━━━ Working data ━━━
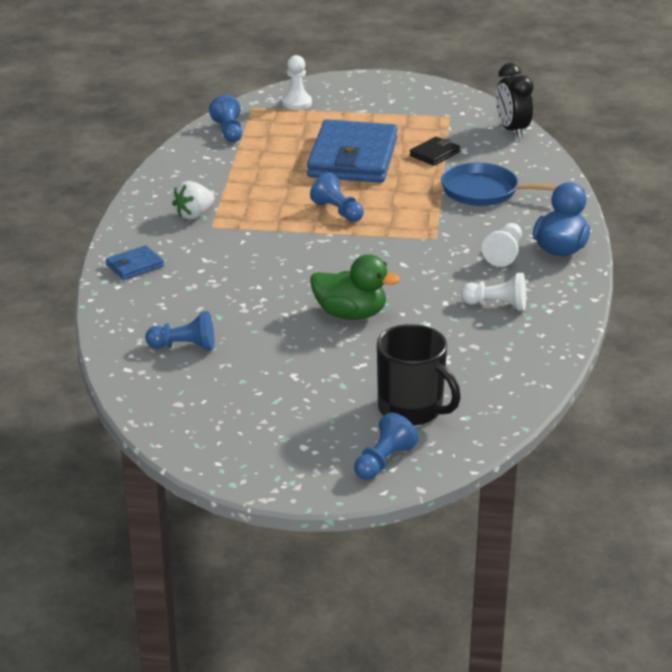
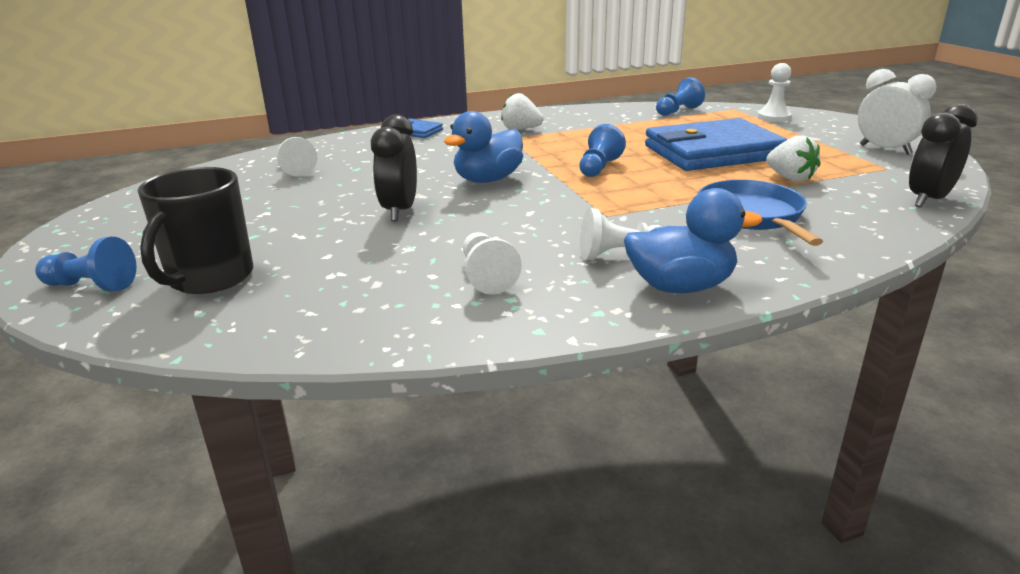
camera: 65 degrees right, 5 degrees down
blue pawn [145,311,214,351] -> white pawn [277,137,317,177]
green duck [310,254,400,320] -> black clock [371,115,417,221]
black wallet [410,136,460,166] -> white strawberry [766,136,820,182]
none -> blue duck [444,111,523,183]
none -> white clock [858,69,937,155]

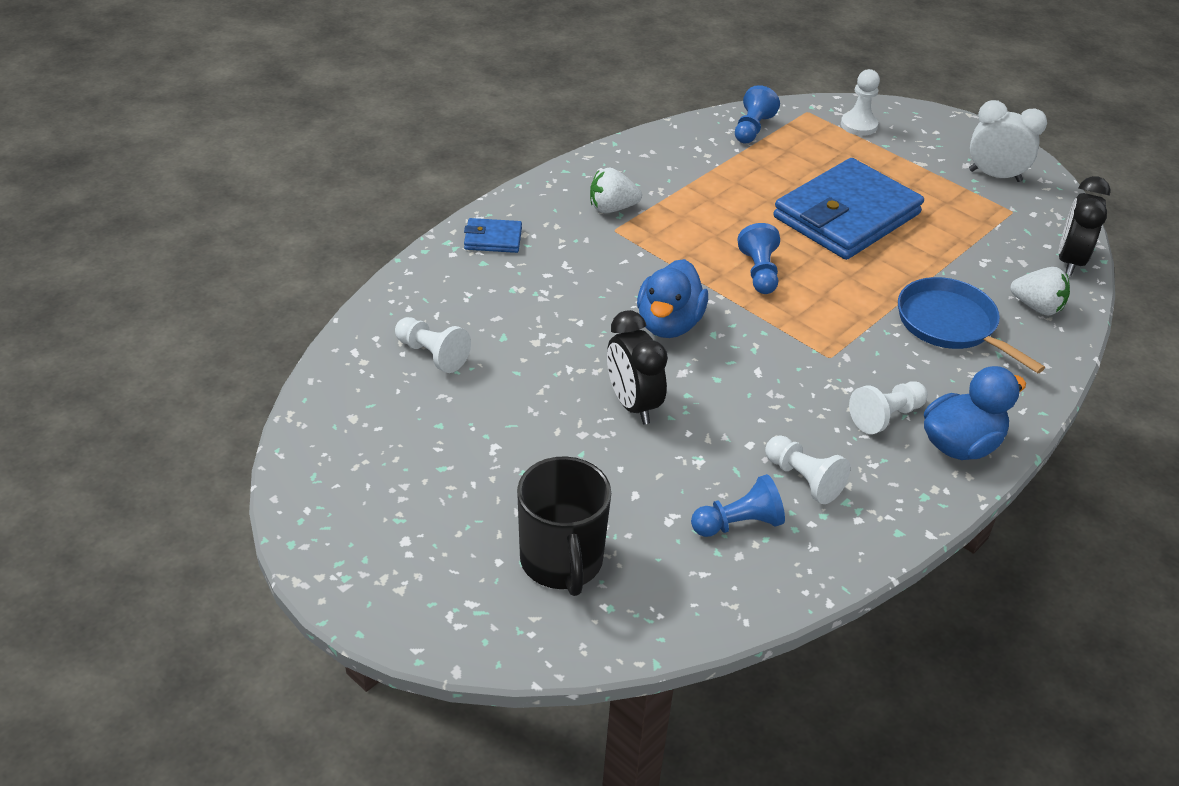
camera: 30 degrees left, 15 degrees up
blue pawn [35,237,137,291] -> blue pawn moved to [691,474,785,537]
white strawberry [766,136,820,182] -> white strawberry moved to [1010,267,1070,316]

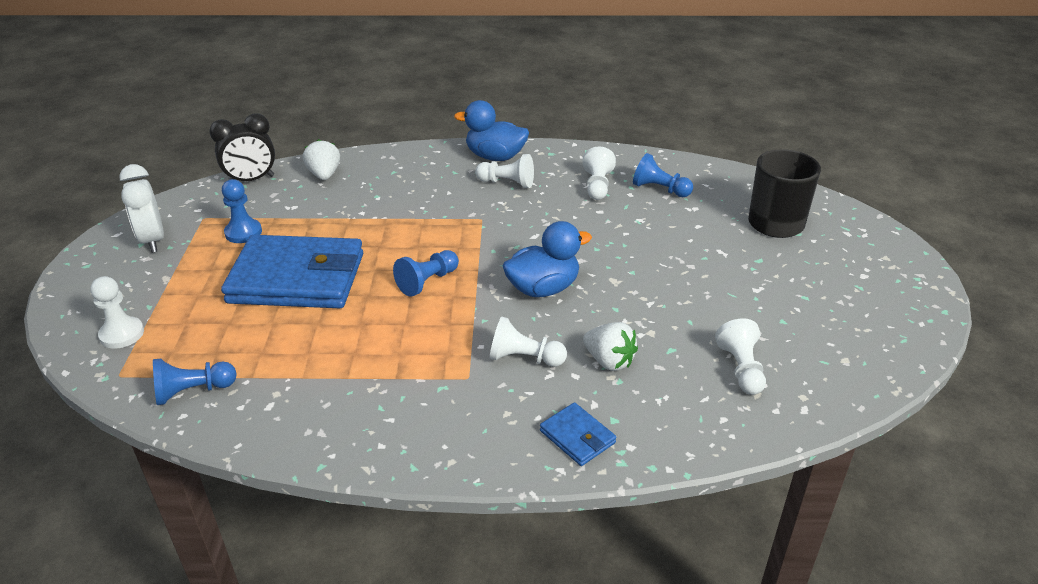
camera: 130 degrees left, 5 degrees down
white strawberry [590,167,642,213] -> white strawberry moved to [583,322,638,371]
black clock [607,310,668,424] -> none
blue pan [898,277,1045,373] -> none
none -> blue pawn [222,179,262,243]
none -> white pawn [490,317,567,367]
━━━
◆ **Exercise aim**
Go through the records above, find every line with the word "white", and list those lines.

◆ **Solution for this problem**
blue pawn [145,311,214,351] -> white pawn [277,137,317,177]
black wallet [410,136,460,166] -> white strawberry [766,136,820,182]
none -> white clock [858,69,937,155]
white strawberry [766,136,820,182] -> white strawberry moved to [1010,267,1070,316]
white strawberry [590,167,642,213] -> white strawberry moved to [583,322,638,371]
none -> white pawn [490,317,567,367]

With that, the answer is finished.